* **About this task**
All pictures are to be dropped, and the remaining data set down exactly.

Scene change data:

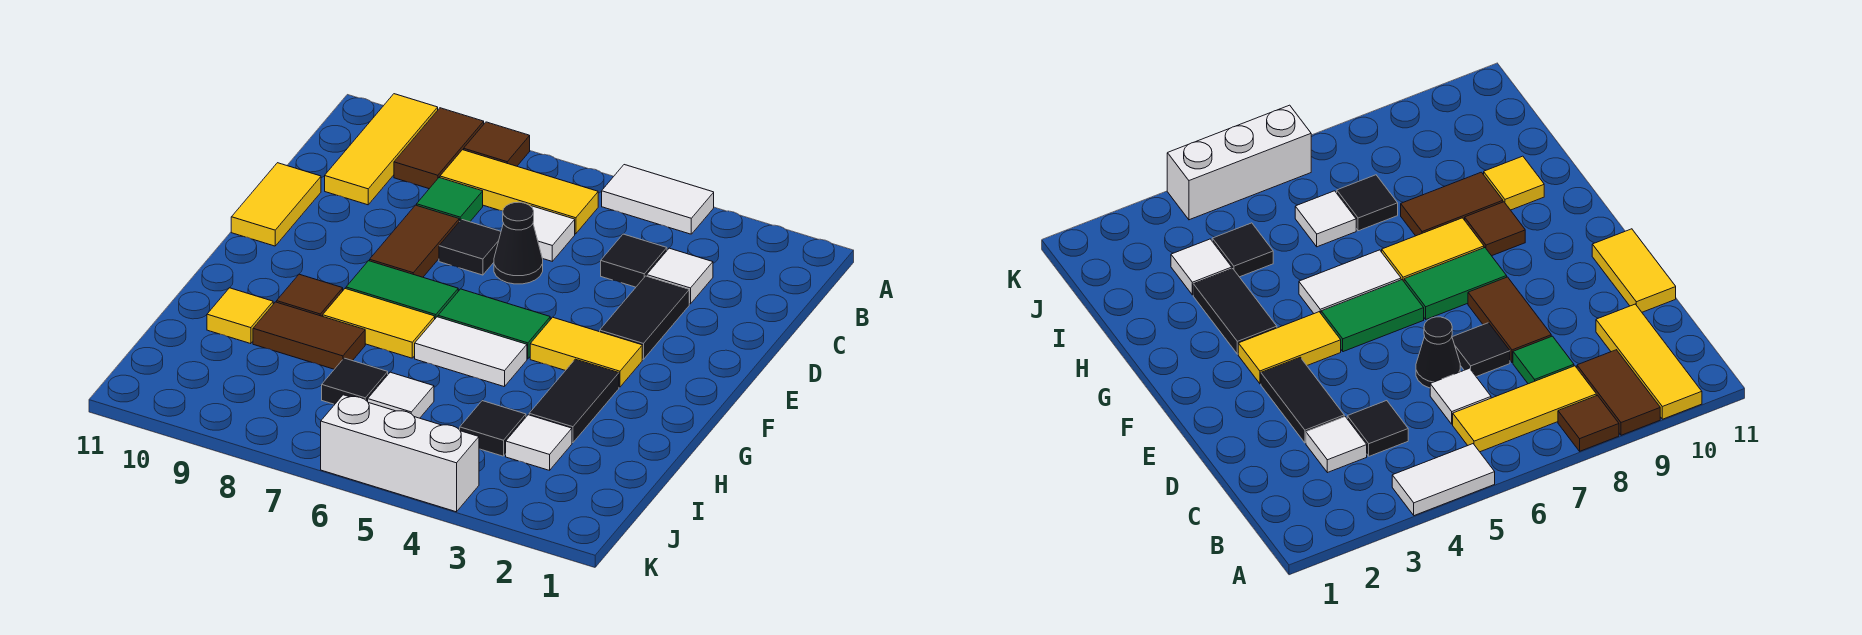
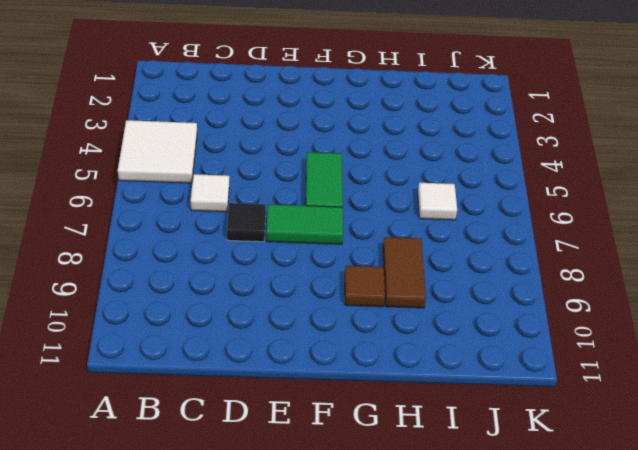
white tile A4:B5 level 1 -> white tile A4:A5 level 1
green tile E7:F7 level 1 -> green tile F7:F8 level 1
none -> brown tile A8 level 1
none -> brown tile A9:B9 level 1
none -> yellow tile A10:C10 level 1

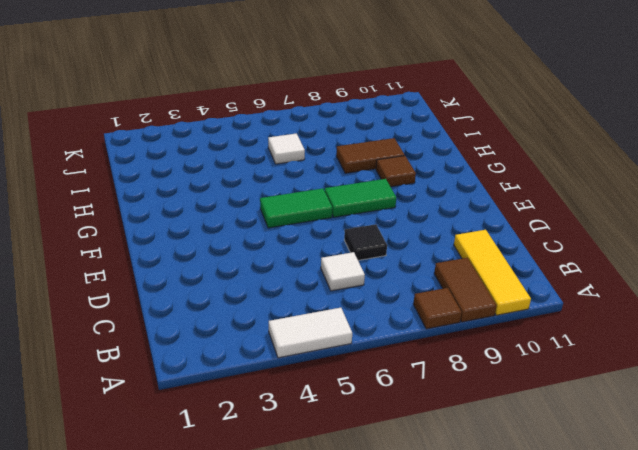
none -> yellow tile B6:B8 level 1
none -> white tile C3 level 1
none -> black tile C4 level 1

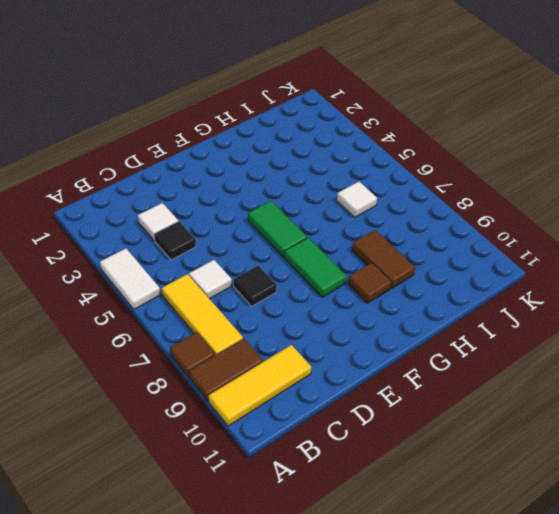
none -> green tile C8 level 1
none -> black tile D3:E3 level 1
none -> black cone D6 level 1

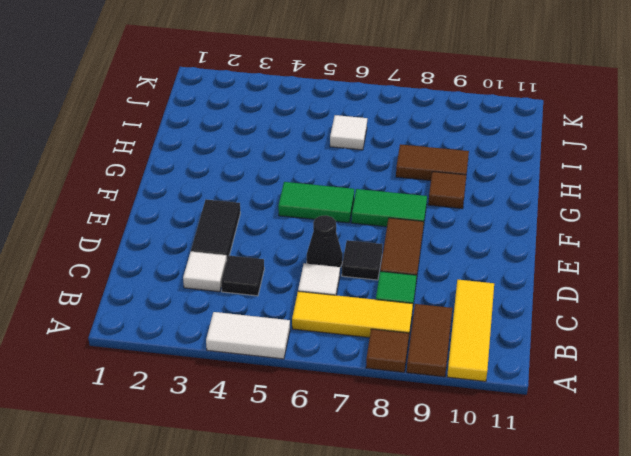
none -> yellow tile D11:E11 level 1
none -> yellow tile F3:F4 level 1
none -> black tile G3:H3 level 1

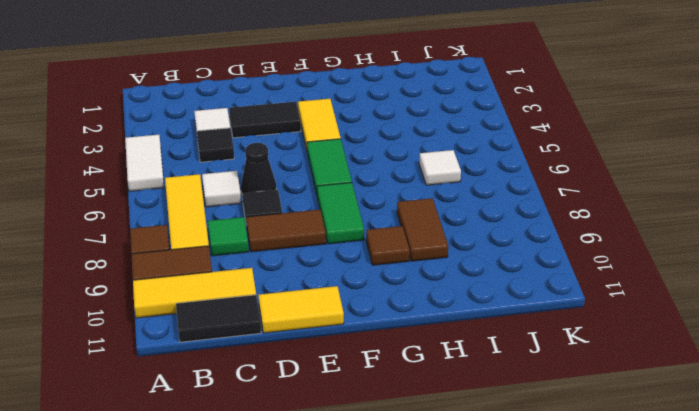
black tile B11:C11 level 1 -> black tile G3:H3 level 1
none -> white tile G5:G6 level 1
none -> yellow tile G7:G8 level 1
none -> yellow tile H10 level 1

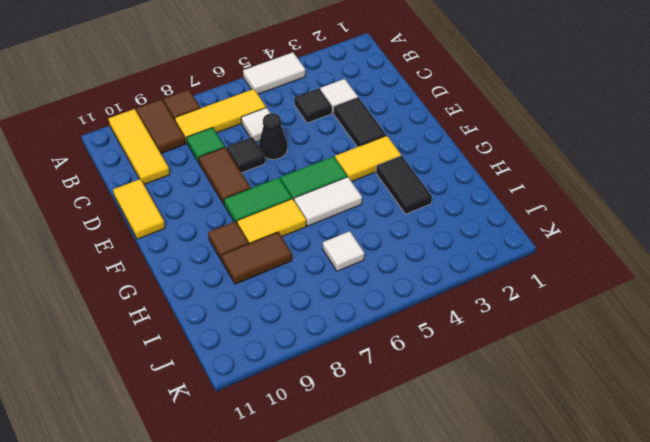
none -> yellow tile H10 level 1
none -> white tile I3 level 1
none -> black tile I4 level 1

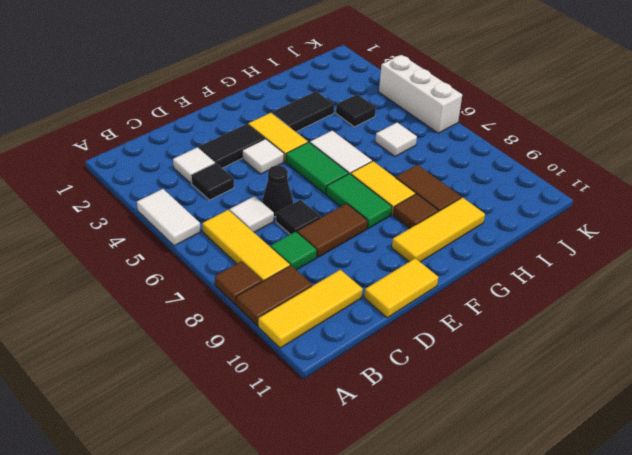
white tile E4 level 1 -> white tile I3 level 1
yellow tile F10:H10 level 1 -> yellow tile H10 level 1
none -> black tile I7 level 1

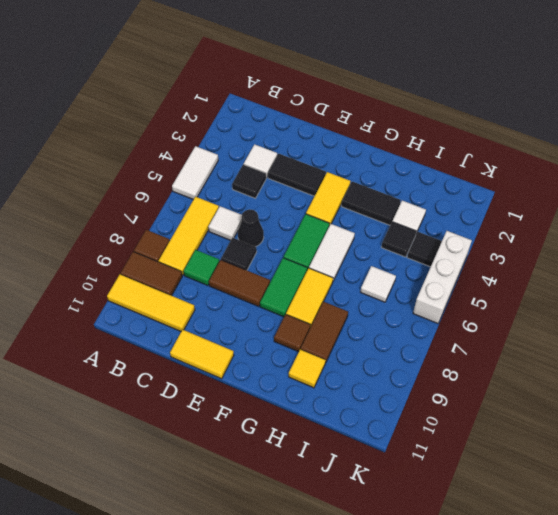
black tile J4 level 1 -> black tile I7 level 1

* **Response area**
white tile A4:B5 level 1 -> white tile A4:A5 level 1
green tile E7:F7 level 1 -> green tile F7:F8 level 1
none -> brown tile A8 level 1
none -> brown tile A9:B9 level 1
none -> yellow tile A10:C10 level 1

none -> yellow tile B6:B8 level 1
none -> white tile C3 level 1
none -> black tile C4 level 1

none -> green tile C8 level 1
none -> black tile D3:E3 level 1
none -> black cone D6 level 1

none -> yellow tile D11:E11 level 1
none -> yellow tile F3:F4 level 1
none -> black tile G3:H3 level 1

black tile B11:C11 level 1 -> black tile G3:H3 level 1
none -> white tile G5:G6 level 1
none -> yellow tile G7:G8 level 1
none -> yellow tile H10 level 1

none -> yellow tile H10 level 1
none -> white tile I3 level 1
none -> black tile I4 level 1

white tile E4 level 1 -> white tile I3 level 1
yellow tile F10:H10 level 1 -> yellow tile H10 level 1
none -> black tile I7 level 1

black tile J4 level 1 -> black tile I7 level 1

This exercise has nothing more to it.